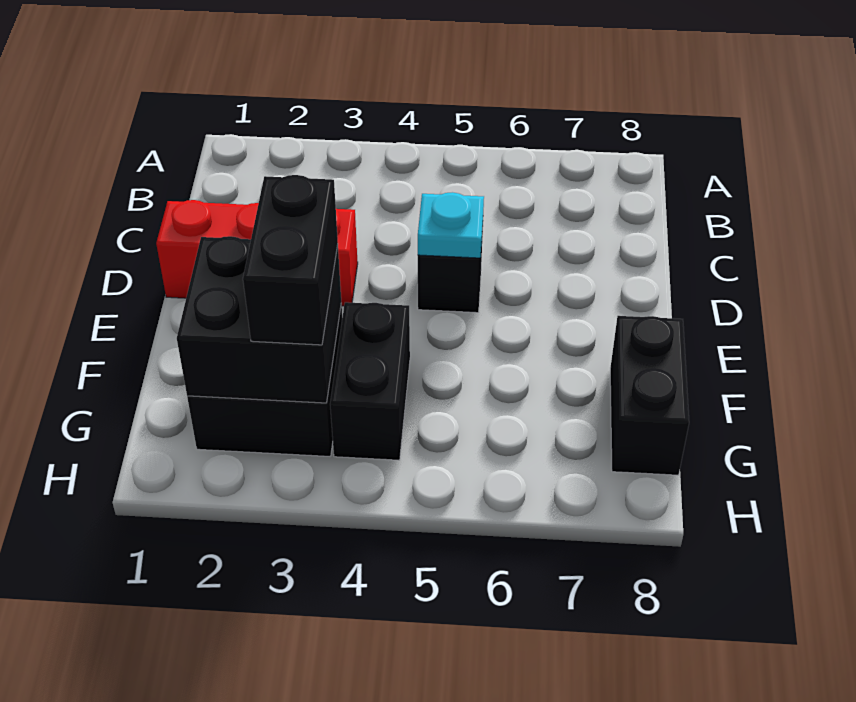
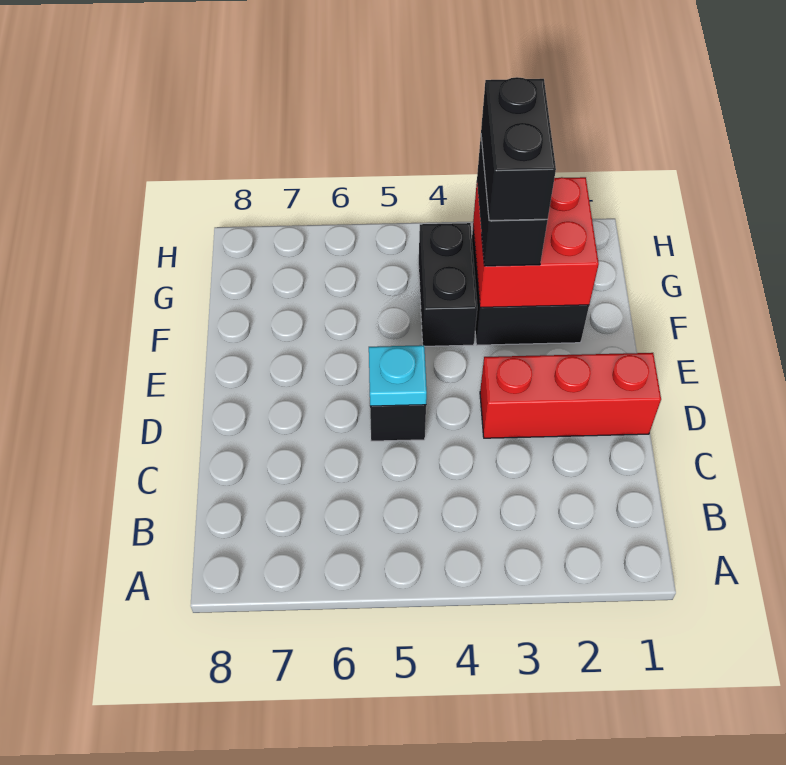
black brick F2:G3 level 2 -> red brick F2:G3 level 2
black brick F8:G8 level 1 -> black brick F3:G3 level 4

---

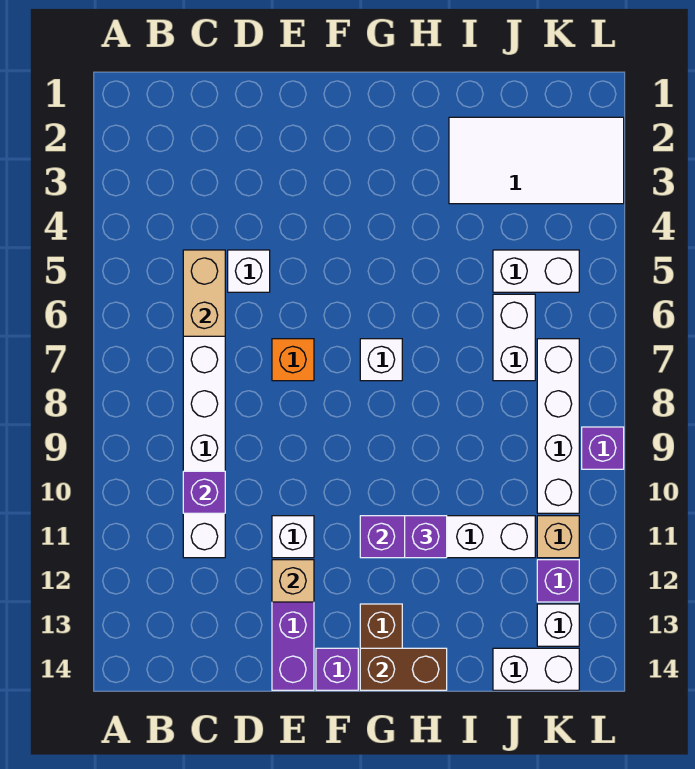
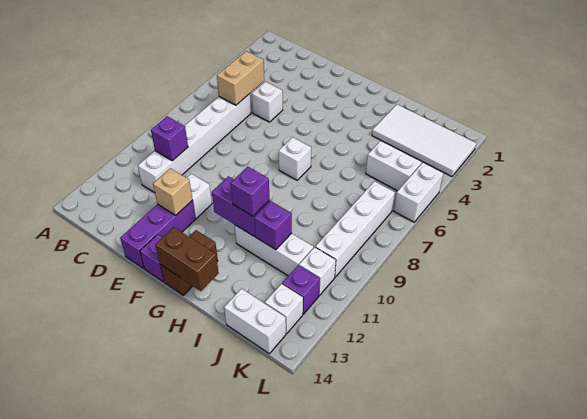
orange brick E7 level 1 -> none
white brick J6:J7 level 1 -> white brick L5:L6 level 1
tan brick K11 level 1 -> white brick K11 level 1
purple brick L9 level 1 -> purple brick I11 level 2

**TASK DESCRIPTION**
Above are the entries. Quote exactly the lines from the one bearing "white brick J6:J7" through the one bearing "purple brick L9".

**ANSWER FOR THE TASK**
white brick J6:J7 level 1 -> white brick L5:L6 level 1
tan brick K11 level 1 -> white brick K11 level 1
purple brick L9 level 1 -> purple brick I11 level 2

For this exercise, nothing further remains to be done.